## WORK REQUIRED
Retype word for word the stretch of entries below from the line that has "POT2: 50k -> 100k" through the line that has "LED3 pin SIG: A5 -> none", and omit the pictures.

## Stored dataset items
- - -
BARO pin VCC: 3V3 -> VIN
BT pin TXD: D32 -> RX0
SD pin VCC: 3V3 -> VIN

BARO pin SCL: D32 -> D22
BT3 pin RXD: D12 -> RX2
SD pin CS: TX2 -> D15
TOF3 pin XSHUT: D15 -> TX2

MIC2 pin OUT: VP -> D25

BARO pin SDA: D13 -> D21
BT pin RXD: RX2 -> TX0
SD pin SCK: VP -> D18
- - -
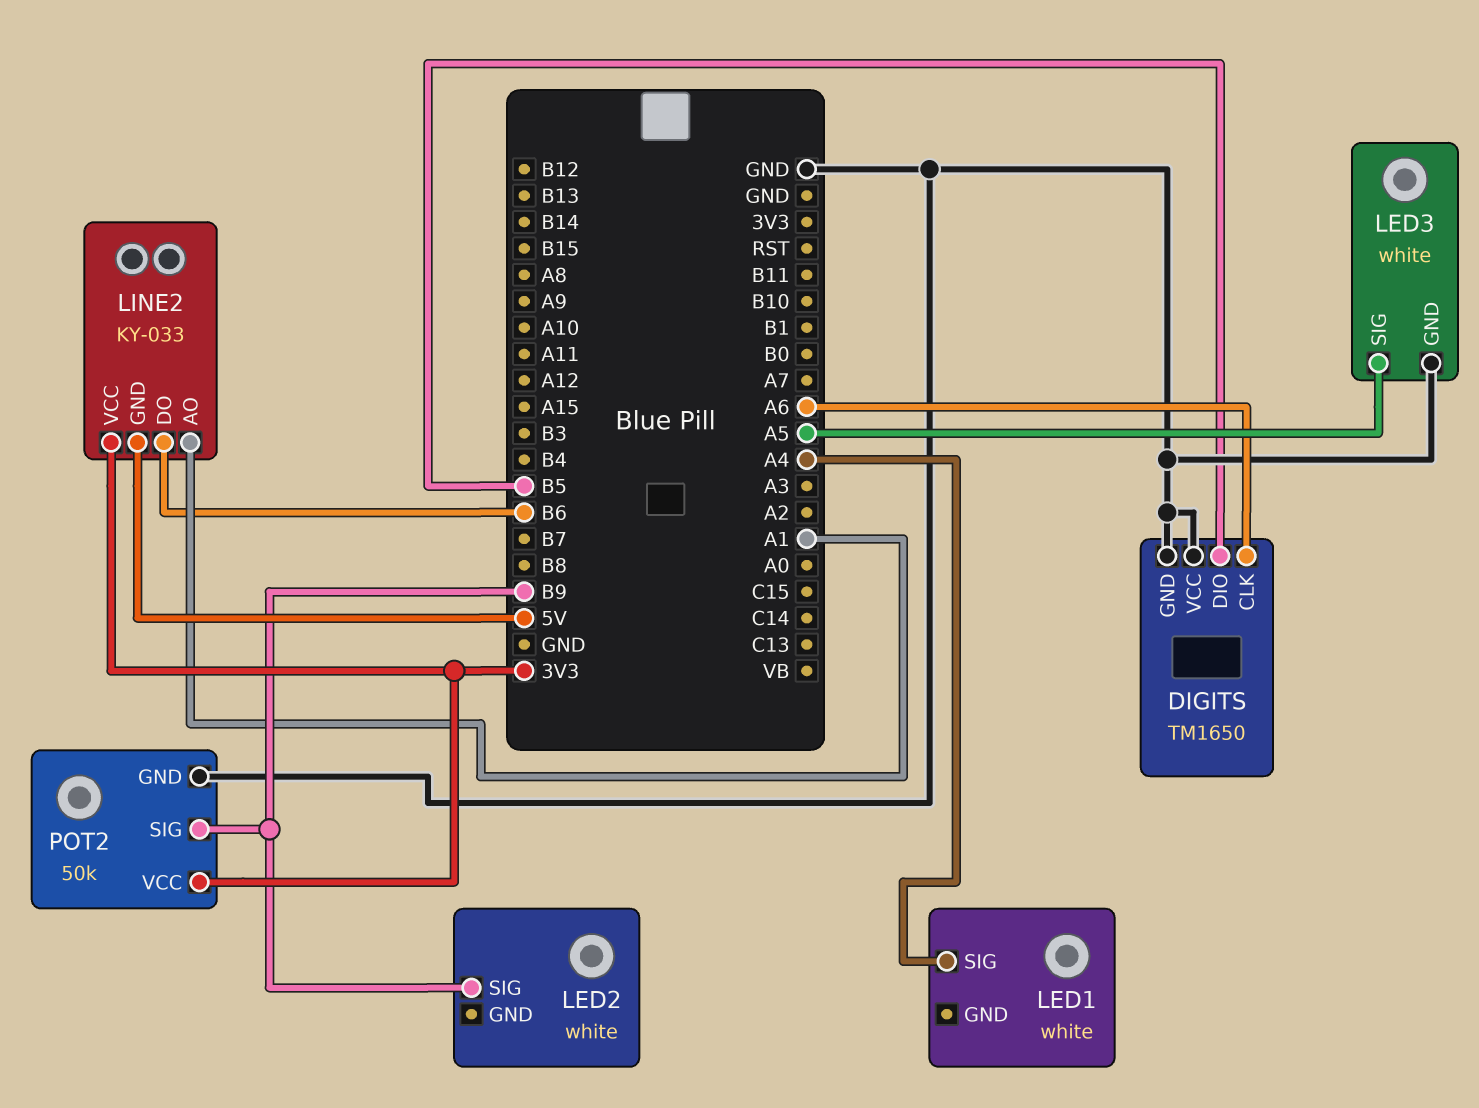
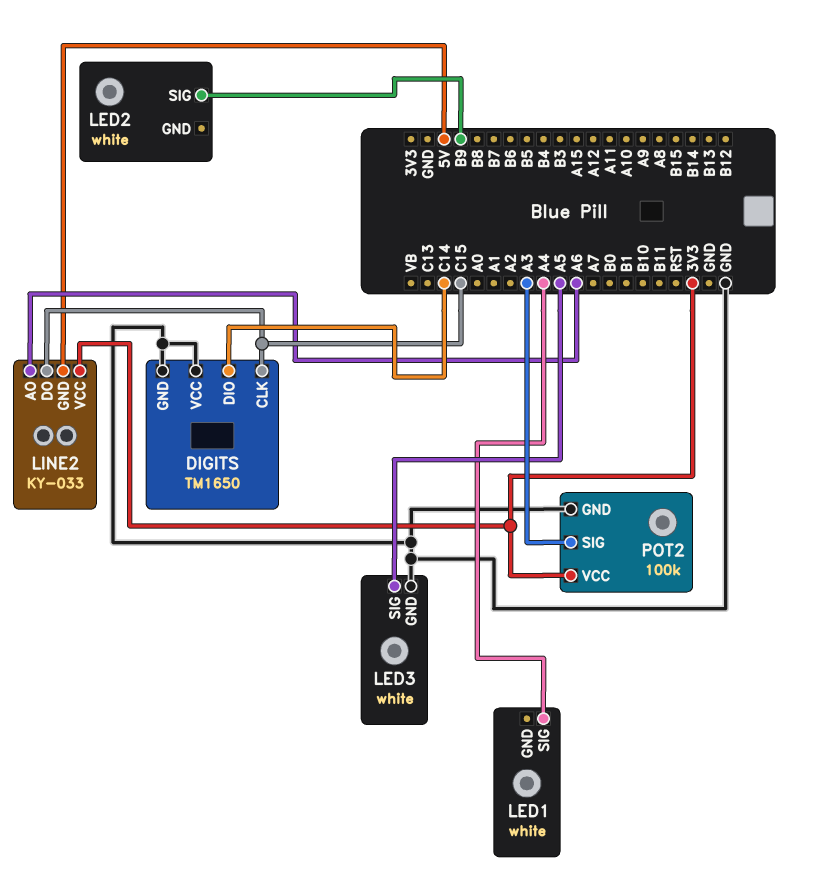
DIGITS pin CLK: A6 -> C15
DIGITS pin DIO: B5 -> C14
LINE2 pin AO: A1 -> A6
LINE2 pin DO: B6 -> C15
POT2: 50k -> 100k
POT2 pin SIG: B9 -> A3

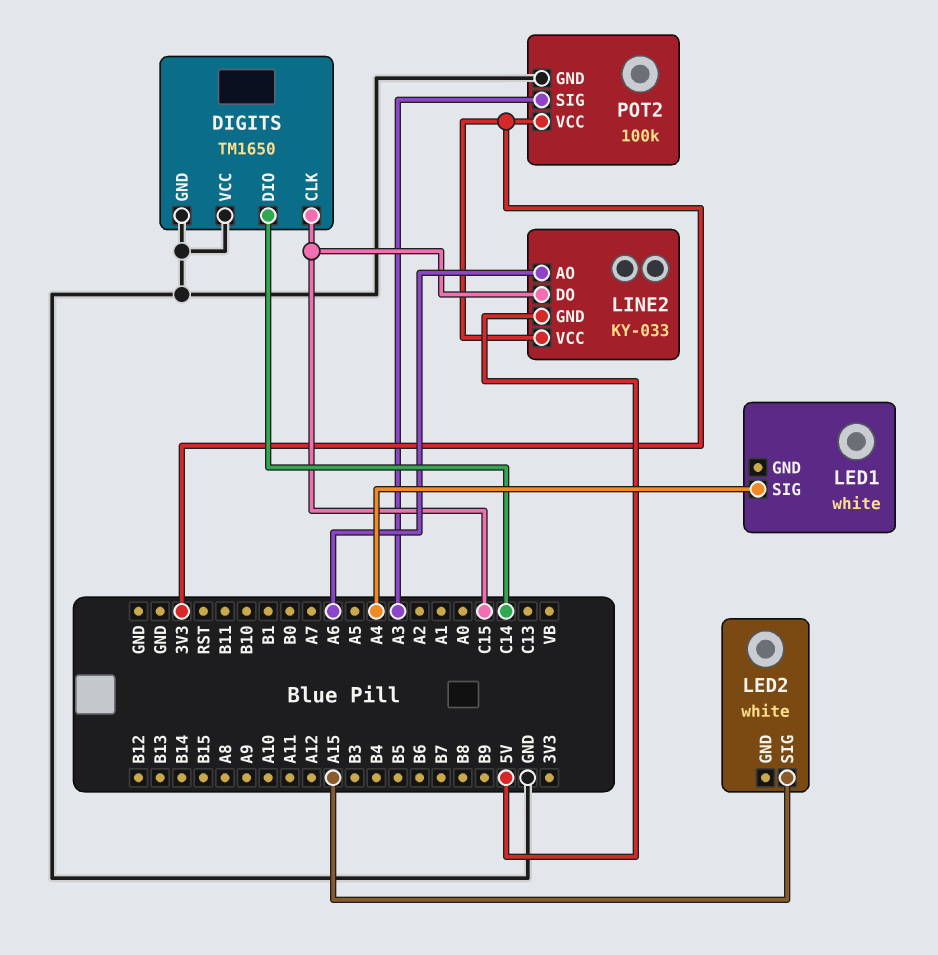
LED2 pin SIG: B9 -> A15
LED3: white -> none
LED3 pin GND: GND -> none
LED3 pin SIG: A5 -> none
- - -
## TASK RESPONSE
POT2: 50k -> 100k
POT2 pin SIG: B9 -> A3

LED2 pin SIG: B9 -> A15
LED3: white -> none
LED3 pin GND: GND -> none
LED3 pin SIG: A5 -> none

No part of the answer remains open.